> [Exercise data]
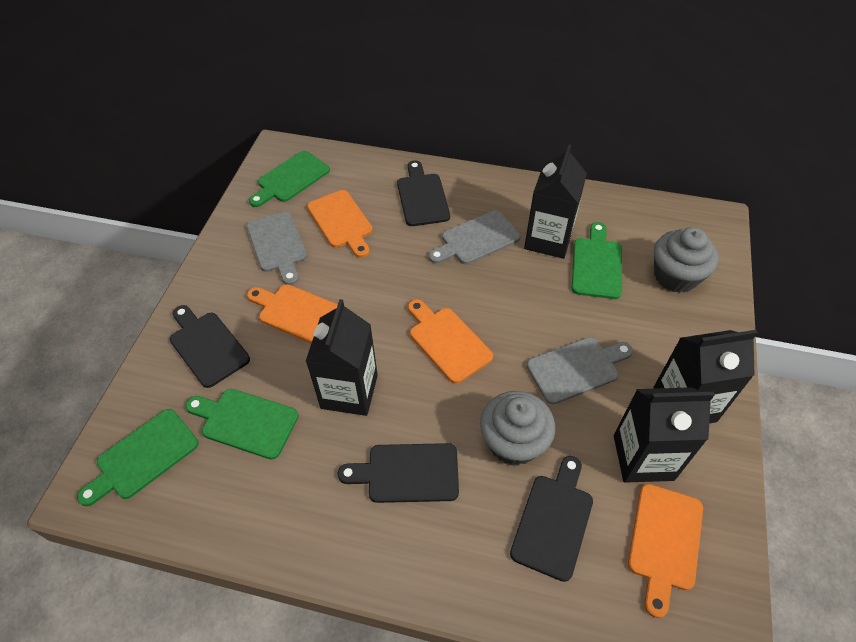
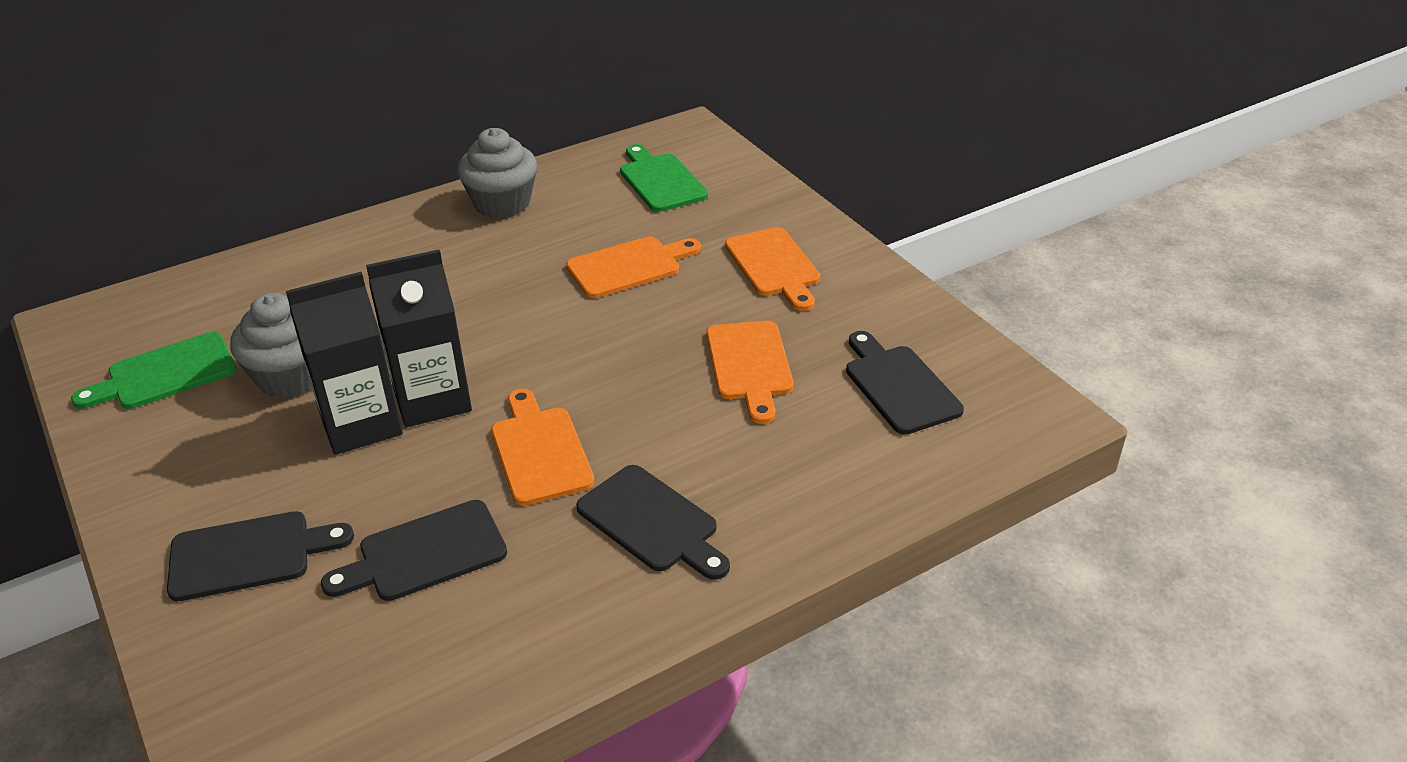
black carton: 4 -> 2
green cutting board: 4 -> 2
grey cutting board: 3 -> 0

> [Your assignment]
Your task is to retype the listing exactly, without its pictures.

> [Result for this task]
black carton: 4 -> 2
green cutting board: 4 -> 2
grey cutting board: 3 -> 0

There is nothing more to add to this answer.